Object tracking records
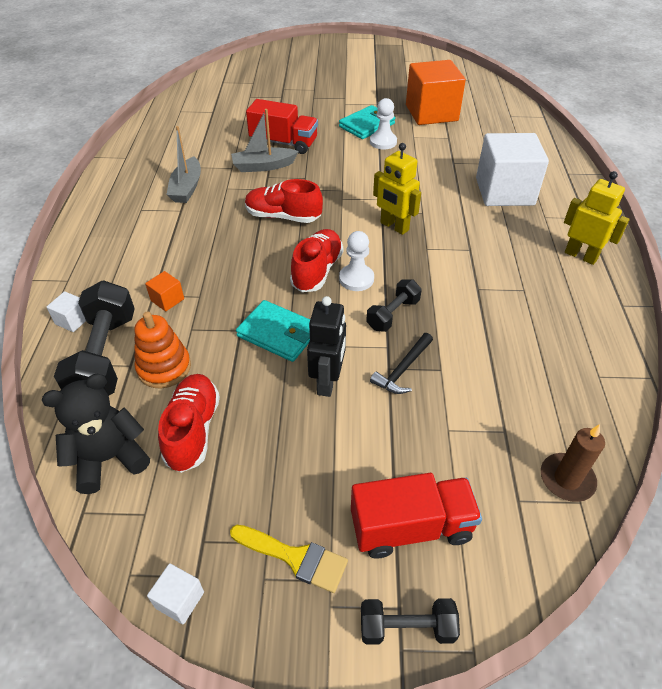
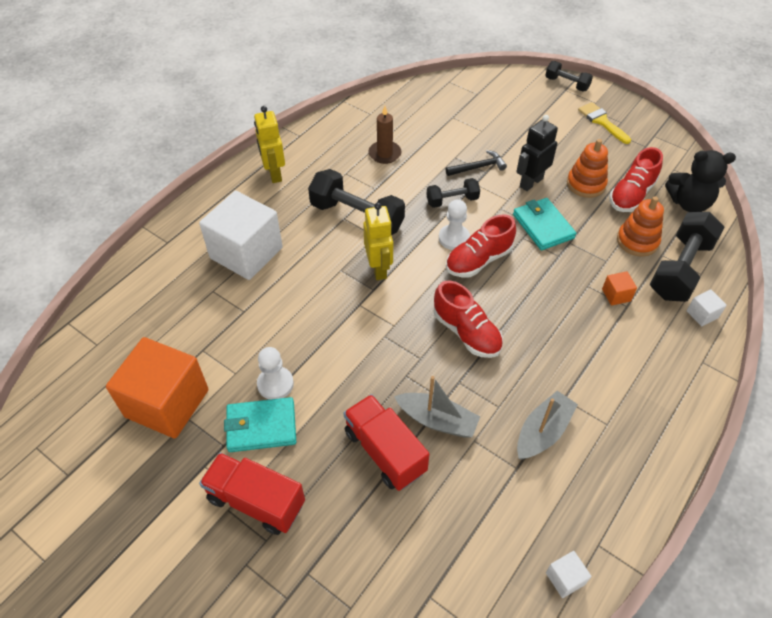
camera: 145 degrees left, 5 degrees up
white cube [147,563,204,624] -> white cube moved to [546,551,592,598]
red truck [351,473,482,559] -> red truck moved to [199,453,305,535]
brown candle [541,424,605,502] -> brown candle moved to [368,106,401,164]
none -> black dumbbell [308,169,405,235]
none -> orange stacking toy [567,139,608,198]

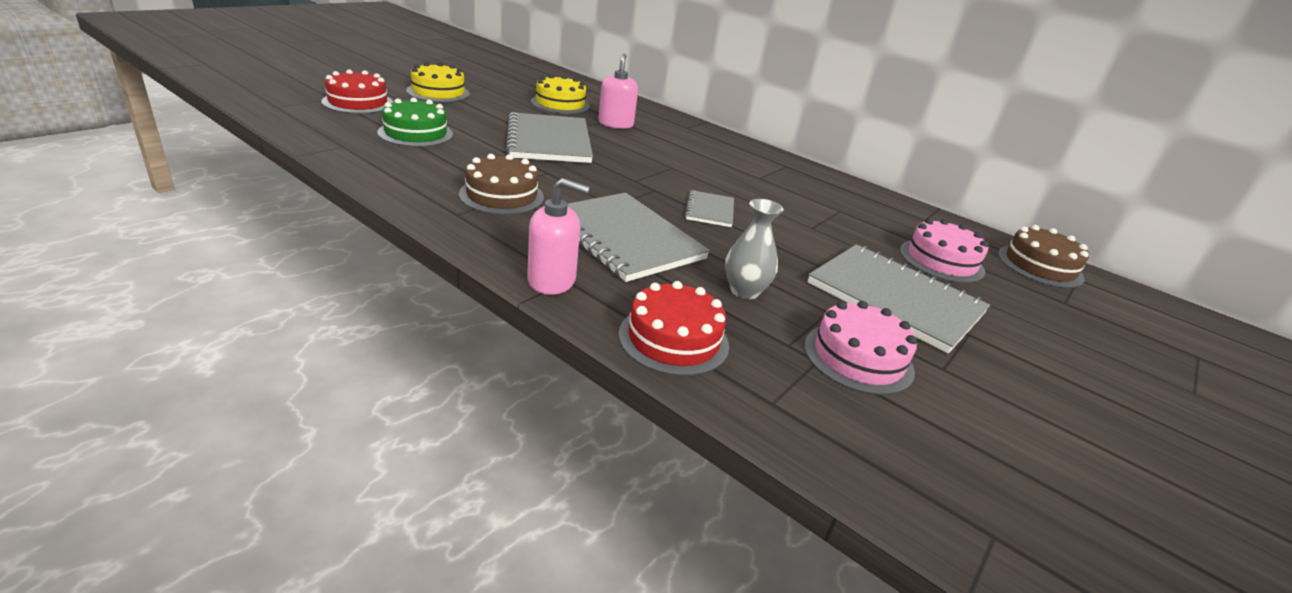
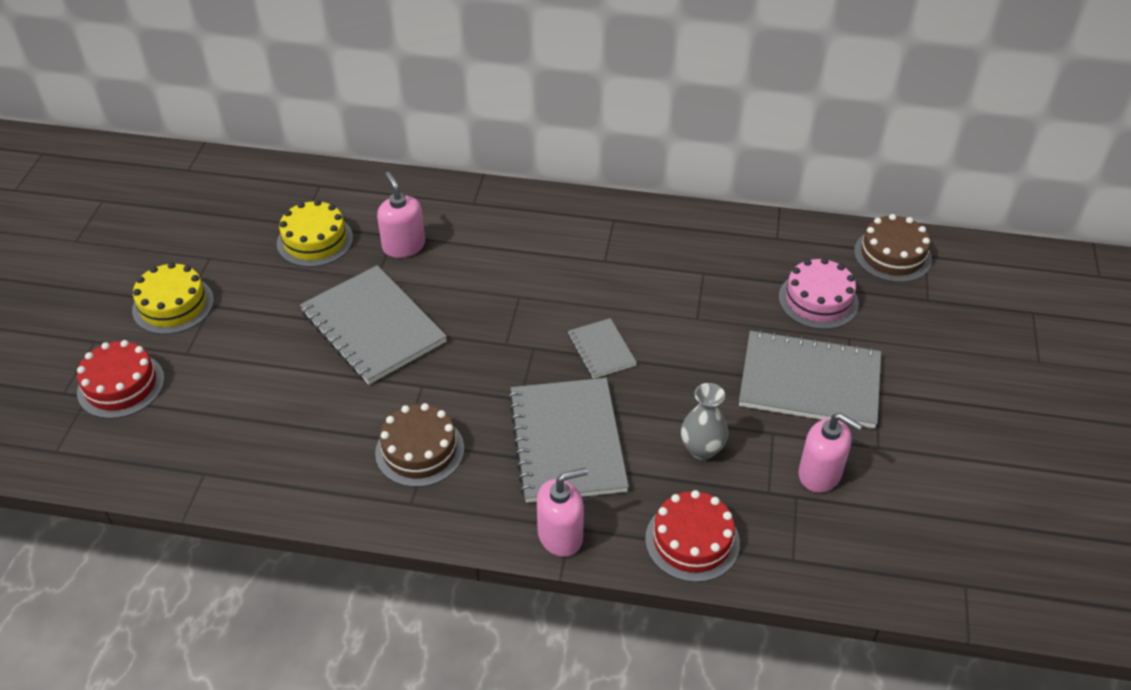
camera: 25 degrees left, 15 degrees up
green cake [378,98,453,147] -> none
grey notebook [568,192,710,282] -> grey notebook turned 60 degrees clockwise [508,378,629,503]
pink cake [805,301,917,395] -> pink soap dispenser [798,413,862,493]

## What to produce
List every line above that contains the word "degrees".

## Result
camera: 145 degrees left, 5 degrees up
camera: 25 degrees left, 15 degrees up
grey notebook [568,192,710,282] -> grey notebook turned 60 degrees clockwise [508,378,629,503]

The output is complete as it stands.